# About this task:
When you reach the line that contains "relocated: teapot in", set down that line and every one after it through the end of the records, exactly as written and with no pictures.

# Data to process:
==*==

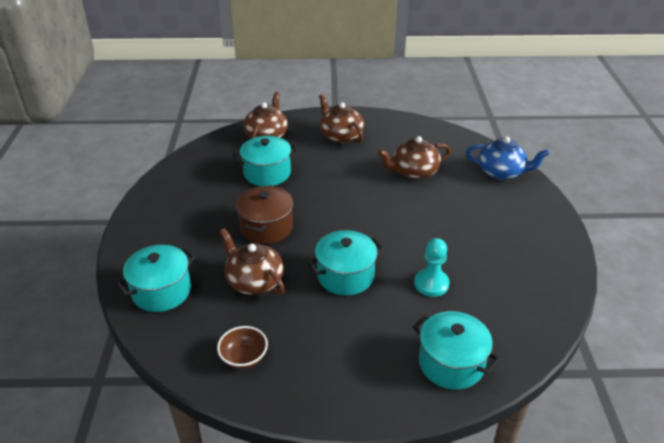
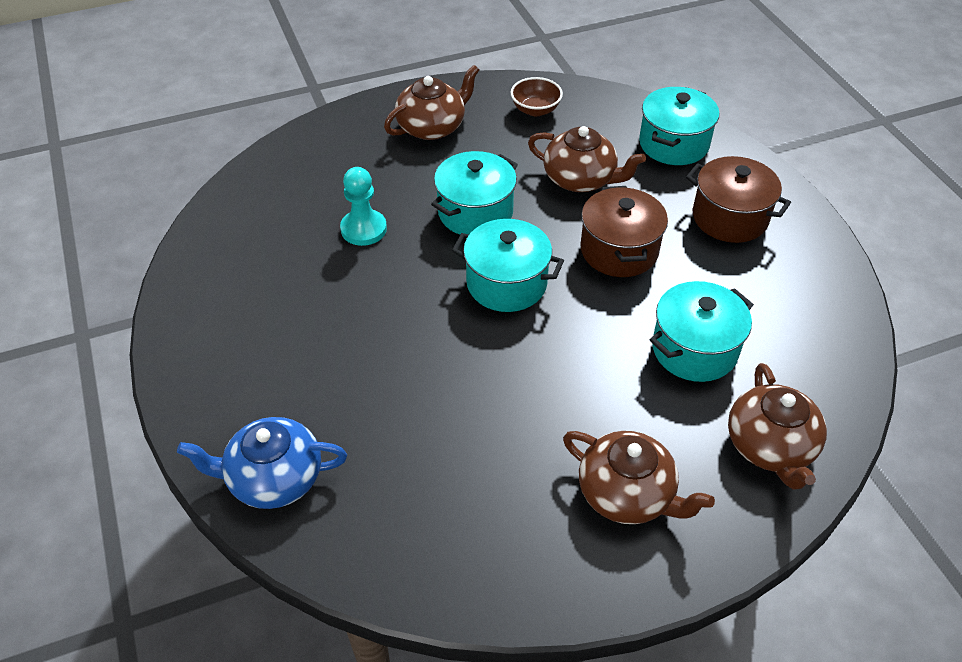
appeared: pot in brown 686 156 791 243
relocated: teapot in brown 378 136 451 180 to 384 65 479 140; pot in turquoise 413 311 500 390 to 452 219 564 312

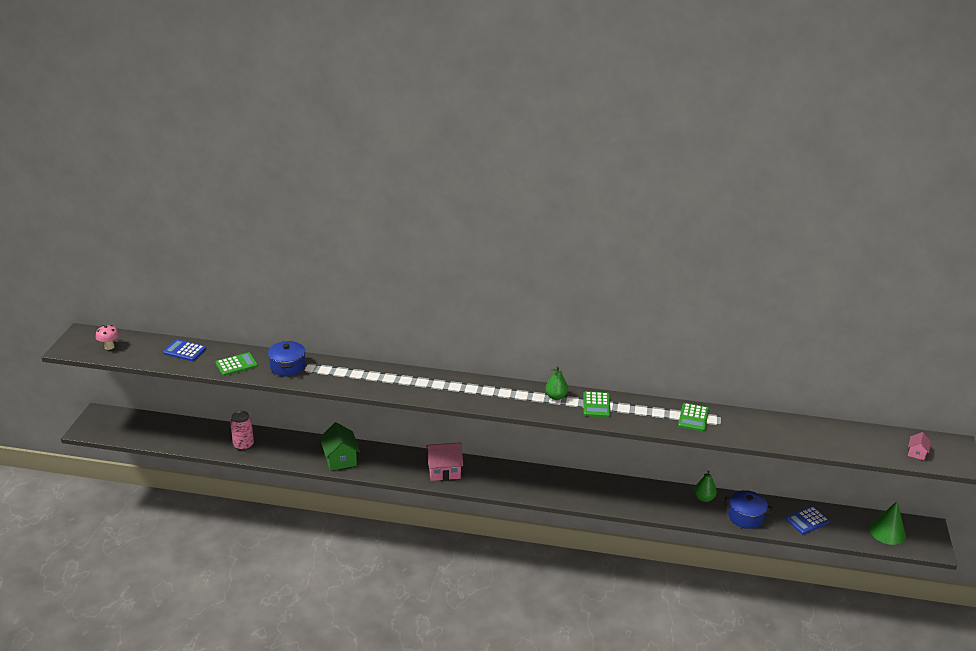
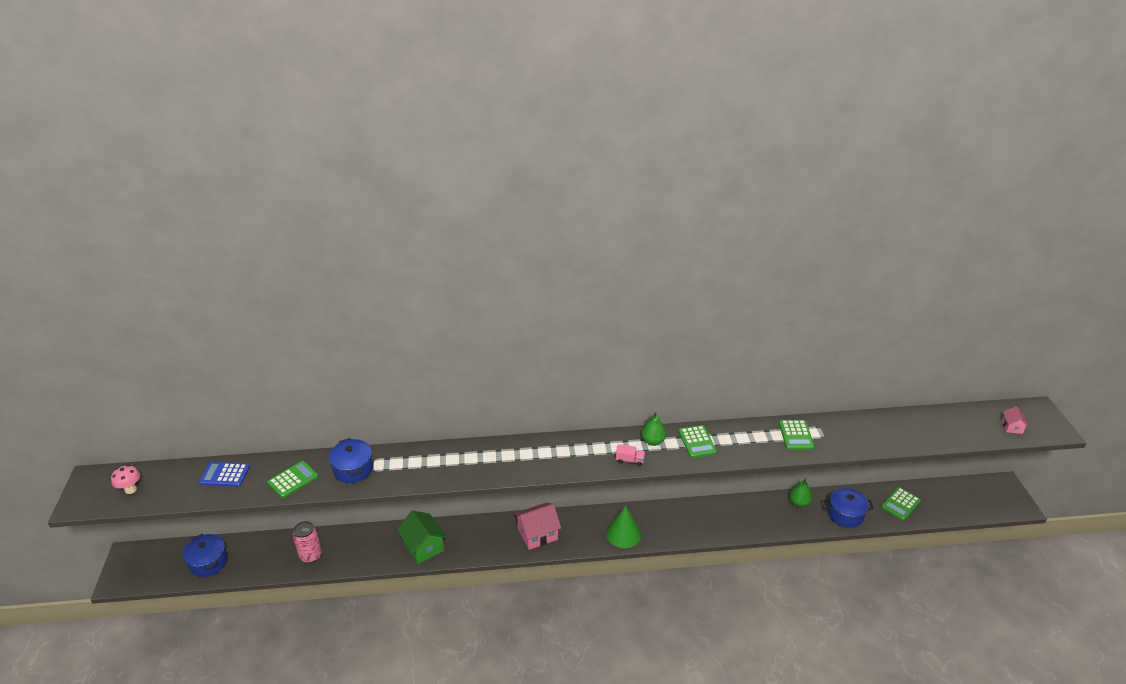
appeared: truck in pink 616 444 645 466; pot in blue 183 534 228 577
relocated: cone in green 869 501 906 545 to 606 506 641 548
colour: calculator in blue 786 506 830 534 to calculator in green 881 487 921 521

==*==

# Response area:
relocated: teapot in brown 378 136 451 180 to 384 65 479 140; pot in turquoise 413 311 500 390 to 452 219 564 312

appeared: truck in pink 616 444 645 466; pot in blue 183 534 228 577
relocated: cone in green 869 501 906 545 to 606 506 641 548
colour: calculator in blue 786 506 830 534 to calculator in green 881 487 921 521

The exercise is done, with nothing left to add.